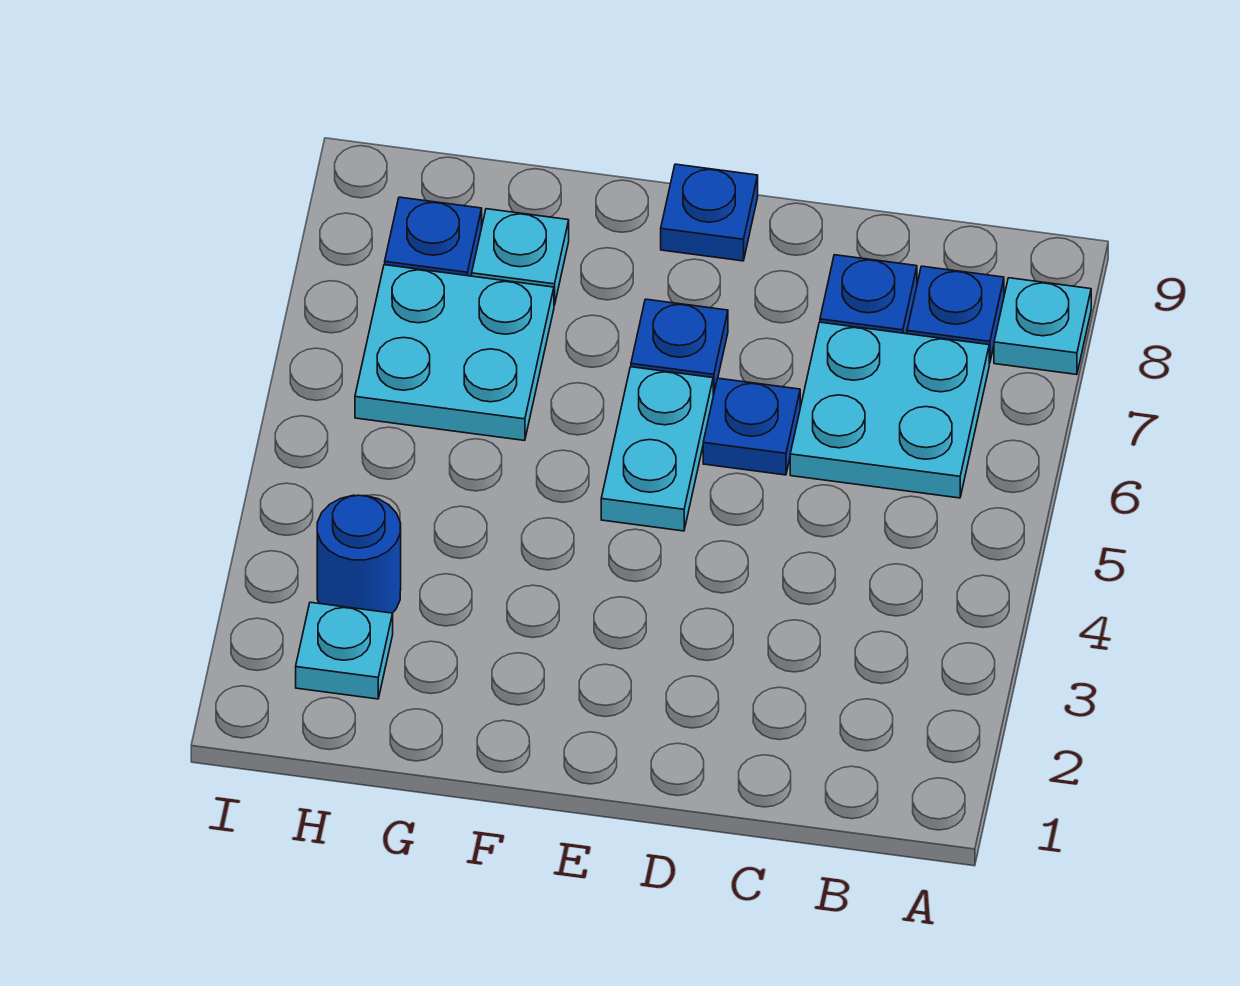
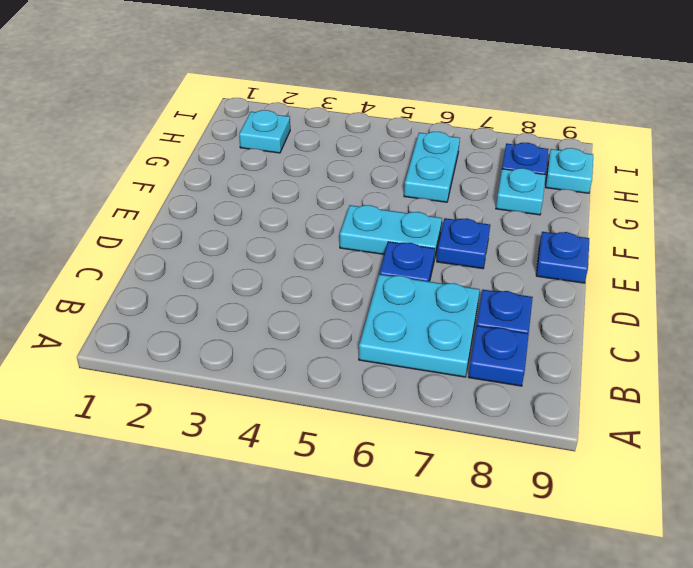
cyan plate A8 level 1 -> cyan plate H9 level 1
cyan plate G6:H7 level 1 -> cyan plate G6:H6 level 1
blue round brick H3 level 1 -> none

· · · ·

YOUR INSTRUCTIONS:
The task calls for every line of the data to be returned exactly, without pictures.

SOLUTION TO THIS PROBLEM:
cyan plate A8 level 1 -> cyan plate H9 level 1
cyan plate G6:H7 level 1 -> cyan plate G6:H6 level 1
blue round brick H3 level 1 -> none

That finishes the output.